→ **WHAT IS NEEDED**
Make an exact copy of all the data, pictures excluded.
───── SOURCE MATERIAL
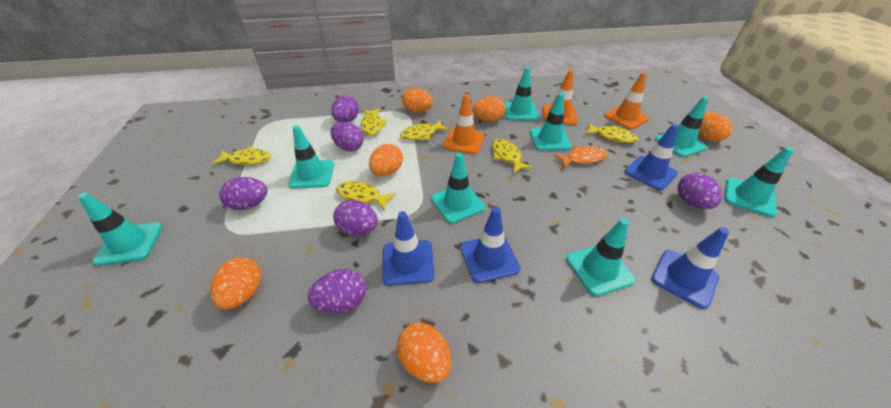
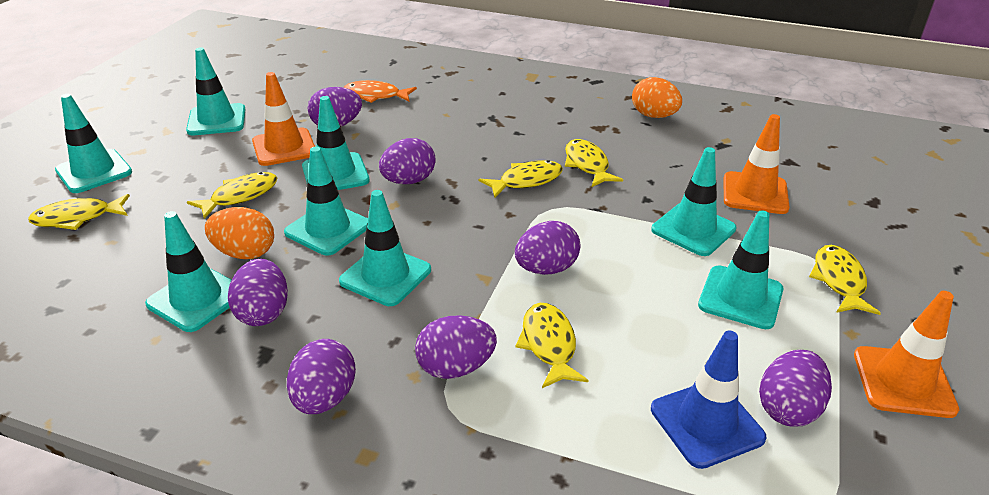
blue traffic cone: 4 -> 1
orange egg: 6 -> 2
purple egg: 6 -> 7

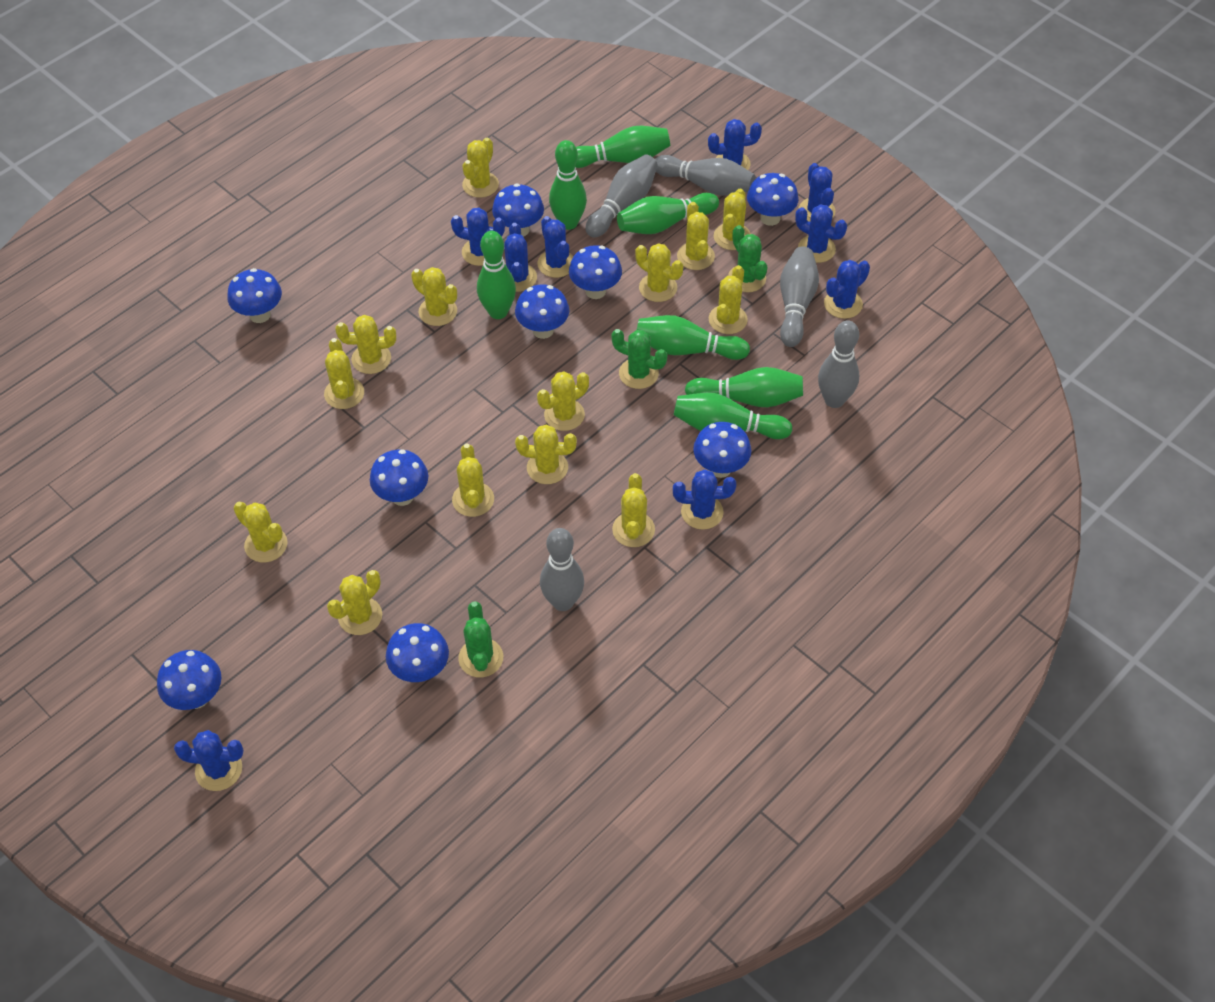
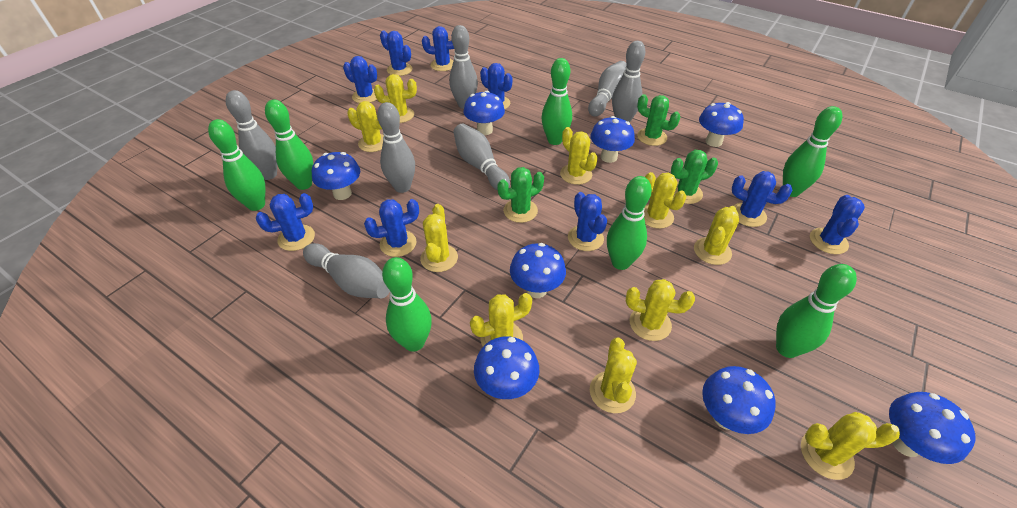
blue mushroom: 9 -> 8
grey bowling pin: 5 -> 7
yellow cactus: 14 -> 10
──────────
→ **TASK OUTPUT**
blue traffic cone: 4 -> 1
orange egg: 6 -> 2
purple egg: 6 -> 7

blue mushroom: 9 -> 8
grey bowling pin: 5 -> 7
yellow cactus: 14 -> 10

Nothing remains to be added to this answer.